EXERCISE:
Return the material below exactly, but only from the line with "pink rectangle: (267, 41) -> (163, 41), moved" through the line with "black square: (127, 25) -> (176, 39), moved", and without its pictures.

EXERCISE DATA:
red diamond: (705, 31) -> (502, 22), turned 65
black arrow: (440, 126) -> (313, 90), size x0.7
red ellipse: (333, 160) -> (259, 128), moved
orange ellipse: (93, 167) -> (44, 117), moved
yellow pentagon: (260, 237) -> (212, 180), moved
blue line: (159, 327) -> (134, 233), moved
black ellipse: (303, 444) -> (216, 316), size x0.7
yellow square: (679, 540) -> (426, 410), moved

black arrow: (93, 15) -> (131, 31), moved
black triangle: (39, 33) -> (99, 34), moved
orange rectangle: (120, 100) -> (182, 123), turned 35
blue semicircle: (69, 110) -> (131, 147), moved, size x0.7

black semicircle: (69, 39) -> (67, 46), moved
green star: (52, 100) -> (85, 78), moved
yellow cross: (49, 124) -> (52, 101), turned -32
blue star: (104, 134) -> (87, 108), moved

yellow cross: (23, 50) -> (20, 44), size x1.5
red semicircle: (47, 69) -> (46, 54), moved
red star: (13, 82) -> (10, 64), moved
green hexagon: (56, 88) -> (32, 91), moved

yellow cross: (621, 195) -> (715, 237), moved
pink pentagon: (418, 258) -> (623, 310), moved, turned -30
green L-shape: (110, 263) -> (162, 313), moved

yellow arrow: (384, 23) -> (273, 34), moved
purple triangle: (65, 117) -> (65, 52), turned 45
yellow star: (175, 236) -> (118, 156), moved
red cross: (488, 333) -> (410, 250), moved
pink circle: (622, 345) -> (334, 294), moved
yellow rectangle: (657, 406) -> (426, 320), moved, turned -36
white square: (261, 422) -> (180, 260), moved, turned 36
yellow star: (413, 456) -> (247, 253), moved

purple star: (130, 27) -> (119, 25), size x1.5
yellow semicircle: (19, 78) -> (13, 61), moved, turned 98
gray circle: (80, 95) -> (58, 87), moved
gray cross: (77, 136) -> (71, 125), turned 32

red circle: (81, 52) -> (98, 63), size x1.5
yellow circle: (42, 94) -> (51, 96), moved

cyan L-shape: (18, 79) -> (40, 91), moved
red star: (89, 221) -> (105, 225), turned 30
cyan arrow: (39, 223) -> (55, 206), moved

--

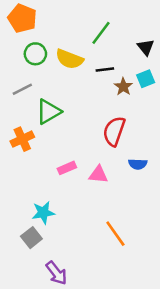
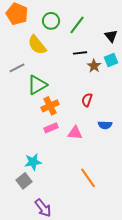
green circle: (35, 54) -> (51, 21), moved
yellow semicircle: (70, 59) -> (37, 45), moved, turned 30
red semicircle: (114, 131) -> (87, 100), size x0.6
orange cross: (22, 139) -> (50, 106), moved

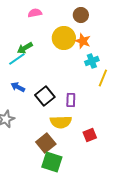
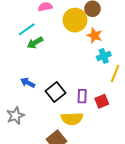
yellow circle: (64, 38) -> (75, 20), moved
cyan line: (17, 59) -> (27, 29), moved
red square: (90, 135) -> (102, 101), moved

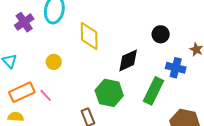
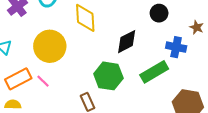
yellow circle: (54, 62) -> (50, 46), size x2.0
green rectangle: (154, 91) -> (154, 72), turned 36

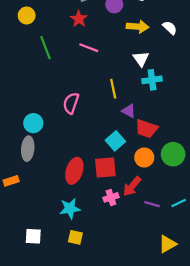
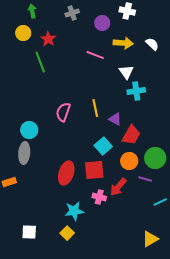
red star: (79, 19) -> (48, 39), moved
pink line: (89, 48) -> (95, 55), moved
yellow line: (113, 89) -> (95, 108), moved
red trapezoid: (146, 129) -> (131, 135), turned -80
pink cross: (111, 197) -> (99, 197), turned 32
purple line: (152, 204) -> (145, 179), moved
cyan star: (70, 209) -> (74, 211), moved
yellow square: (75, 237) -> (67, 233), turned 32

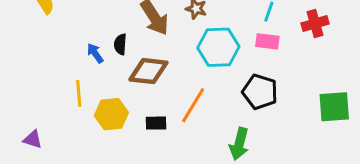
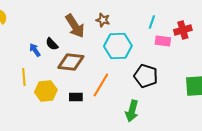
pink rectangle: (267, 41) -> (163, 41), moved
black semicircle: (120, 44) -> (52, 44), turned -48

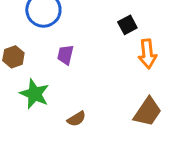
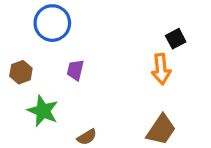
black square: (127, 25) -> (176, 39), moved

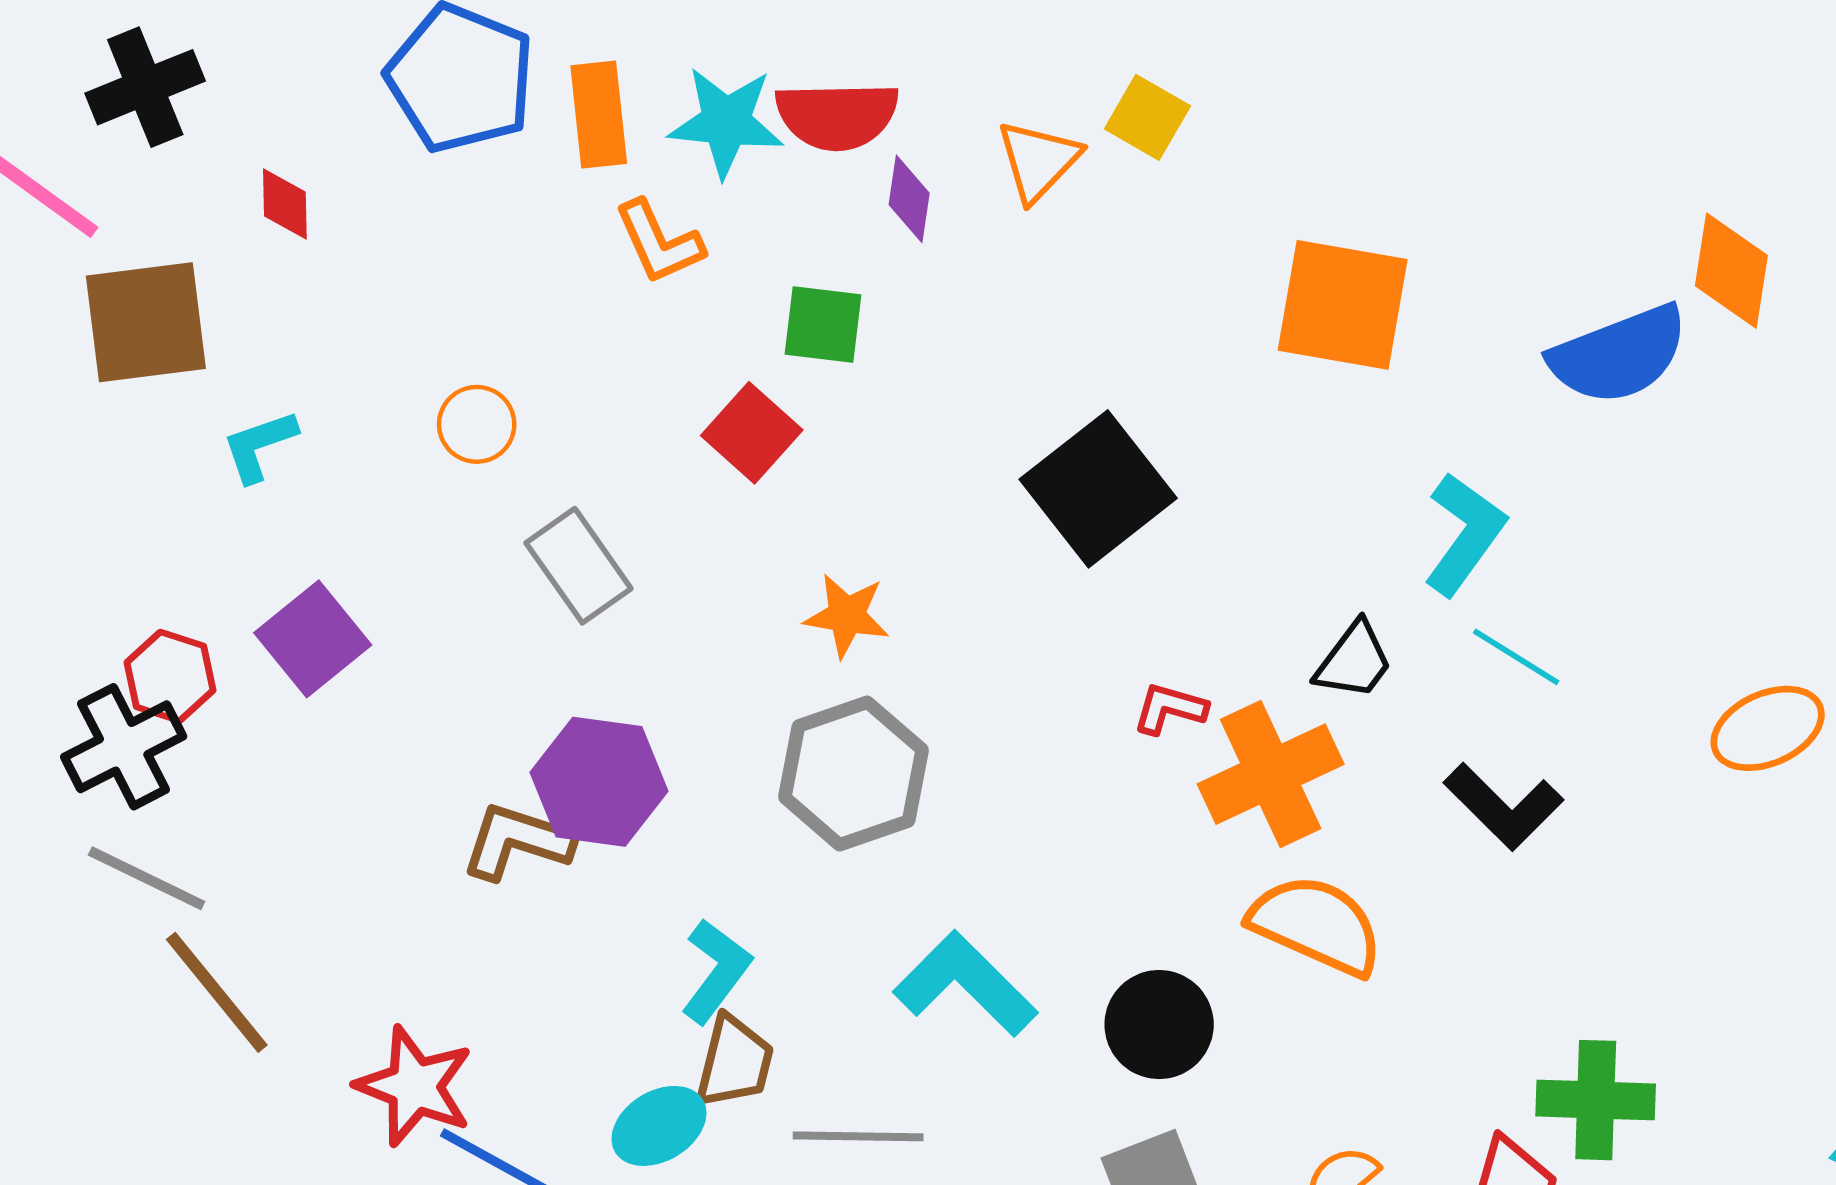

* * *

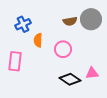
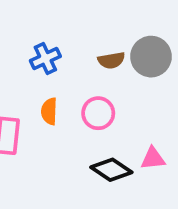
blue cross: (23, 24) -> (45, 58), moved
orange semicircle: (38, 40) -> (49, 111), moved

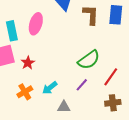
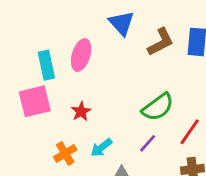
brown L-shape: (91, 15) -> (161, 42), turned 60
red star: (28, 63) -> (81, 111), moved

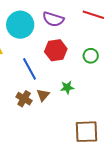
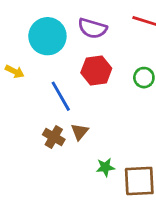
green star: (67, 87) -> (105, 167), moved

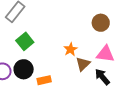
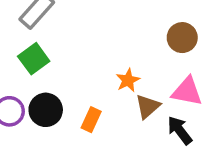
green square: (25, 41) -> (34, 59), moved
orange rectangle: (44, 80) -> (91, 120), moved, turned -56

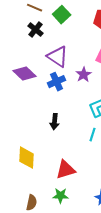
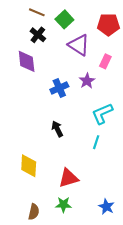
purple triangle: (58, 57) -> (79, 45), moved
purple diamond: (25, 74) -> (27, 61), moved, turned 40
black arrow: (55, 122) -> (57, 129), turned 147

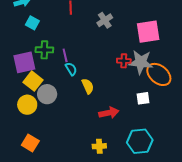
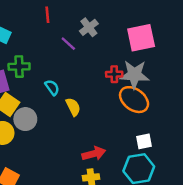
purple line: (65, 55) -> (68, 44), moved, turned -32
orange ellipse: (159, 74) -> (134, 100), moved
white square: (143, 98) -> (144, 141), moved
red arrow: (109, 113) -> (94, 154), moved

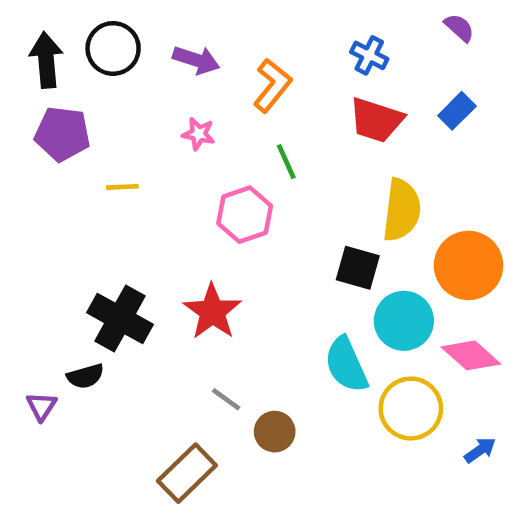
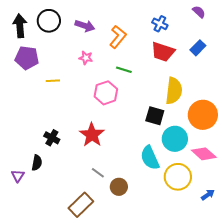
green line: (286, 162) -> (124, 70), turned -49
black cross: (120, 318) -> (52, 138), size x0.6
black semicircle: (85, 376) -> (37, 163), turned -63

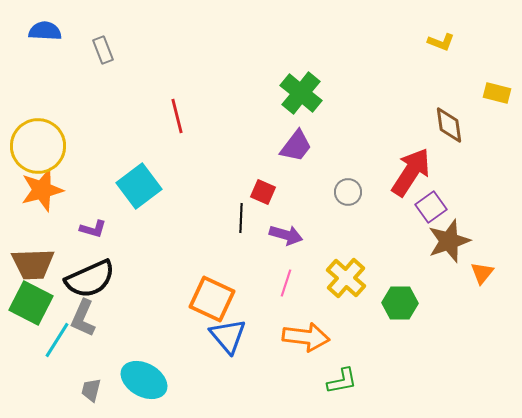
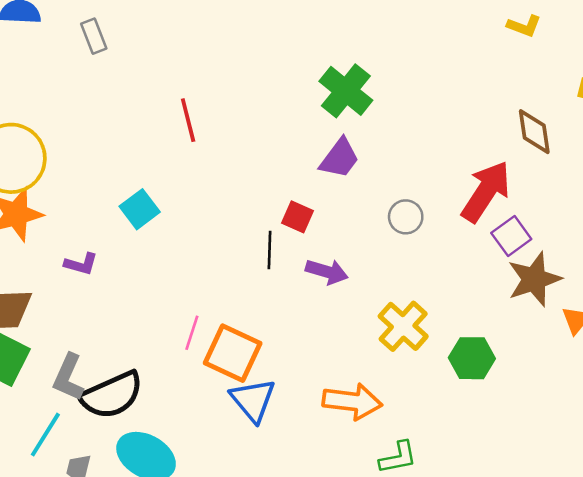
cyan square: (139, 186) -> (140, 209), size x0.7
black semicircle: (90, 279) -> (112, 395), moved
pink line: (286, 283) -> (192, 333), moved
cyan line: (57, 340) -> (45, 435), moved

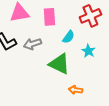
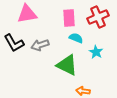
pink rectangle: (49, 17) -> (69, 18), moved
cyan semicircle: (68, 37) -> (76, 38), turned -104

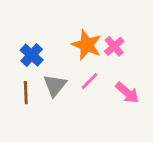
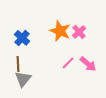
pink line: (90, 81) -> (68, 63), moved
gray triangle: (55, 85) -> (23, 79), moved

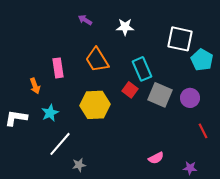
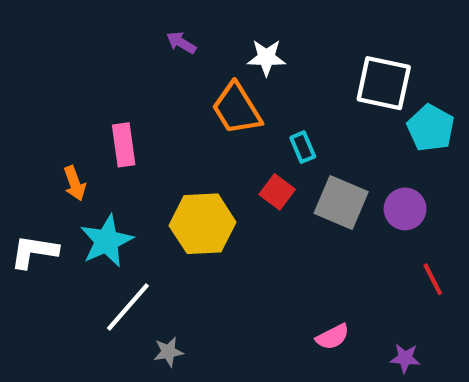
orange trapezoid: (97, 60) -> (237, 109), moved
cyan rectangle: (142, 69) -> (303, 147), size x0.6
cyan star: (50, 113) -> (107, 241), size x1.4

PROBLEM SOLUTION:
pink rectangle: (267, 41) -> (163, 41), moved
black semicircle: (120, 44) -> (52, 44), turned -48

black square: (127, 25) -> (176, 39), moved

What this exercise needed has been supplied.